(Data extracted from a collection)

━━━━

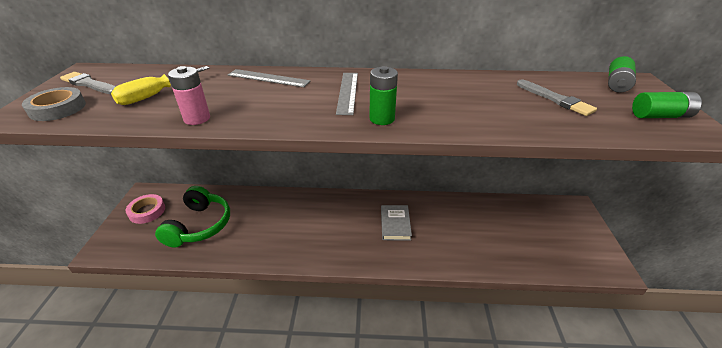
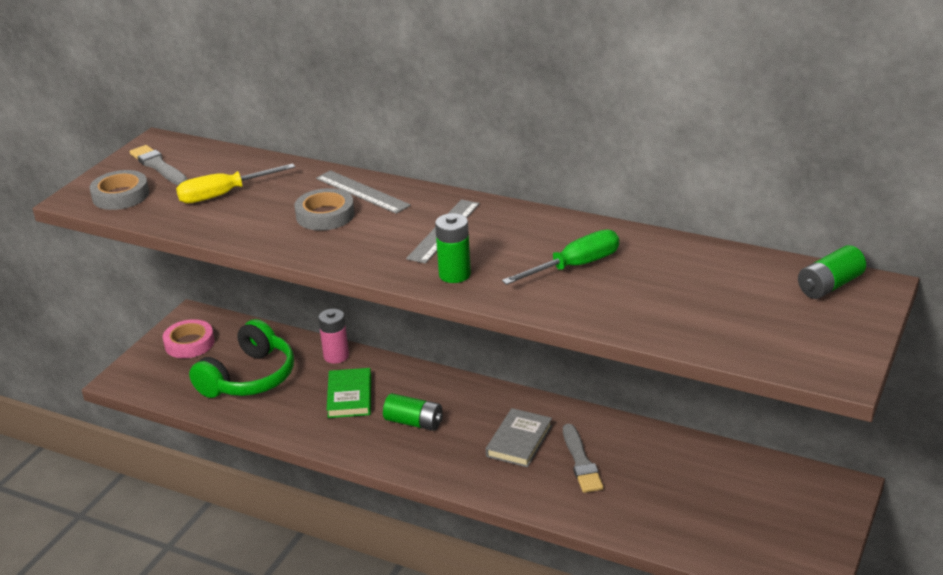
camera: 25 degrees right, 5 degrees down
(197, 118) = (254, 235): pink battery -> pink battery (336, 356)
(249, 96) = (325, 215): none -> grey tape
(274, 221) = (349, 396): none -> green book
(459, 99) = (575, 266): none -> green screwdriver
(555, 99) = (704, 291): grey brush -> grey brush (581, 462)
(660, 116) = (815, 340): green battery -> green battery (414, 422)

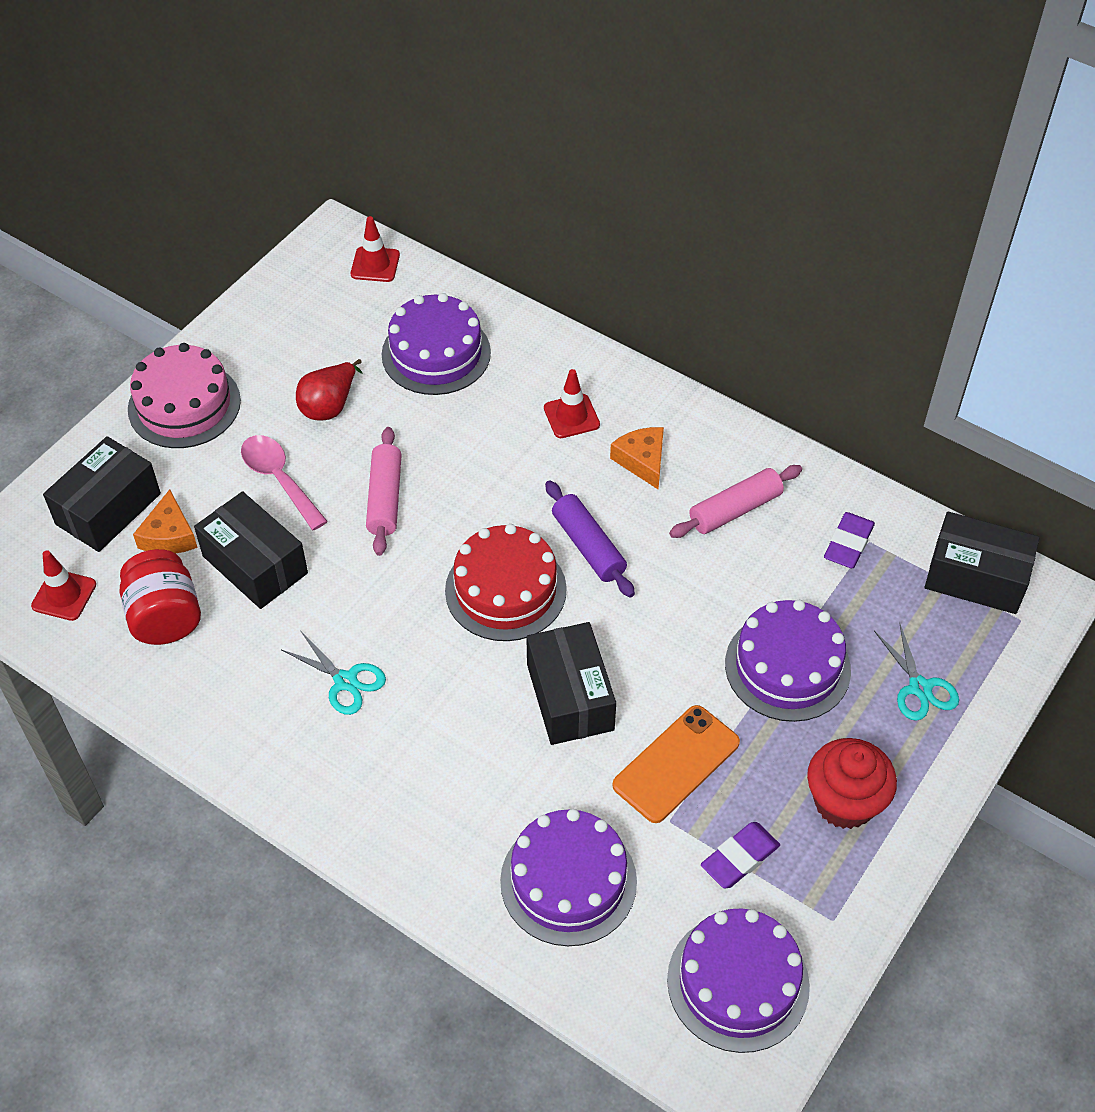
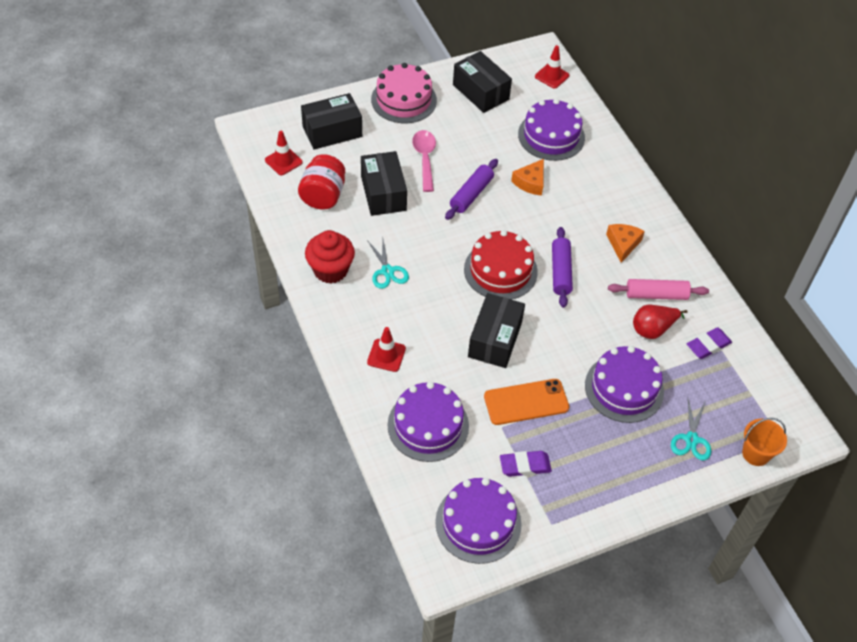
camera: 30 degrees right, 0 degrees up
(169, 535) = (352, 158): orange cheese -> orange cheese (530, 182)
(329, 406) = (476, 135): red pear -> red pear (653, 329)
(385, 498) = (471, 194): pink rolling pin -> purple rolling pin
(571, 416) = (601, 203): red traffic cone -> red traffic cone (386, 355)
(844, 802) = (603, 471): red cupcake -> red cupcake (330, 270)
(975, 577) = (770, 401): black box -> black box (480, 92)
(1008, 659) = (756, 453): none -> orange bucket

━━━━

YOUR ASSIGNMENT
Each line from the first line of the data above through the one containing "(459, 99) = (575, 266): none" must be set down exactly; the pictures must not be.

EXERCISE RESULT
camera: 25 degrees right, 5 degrees down
(197, 118) = (254, 235): pink battery -> pink battery (336, 356)
(249, 96) = (325, 215): none -> grey tape
(274, 221) = (349, 396): none -> green book
(459, 99) = (575, 266): none -> green screwdriver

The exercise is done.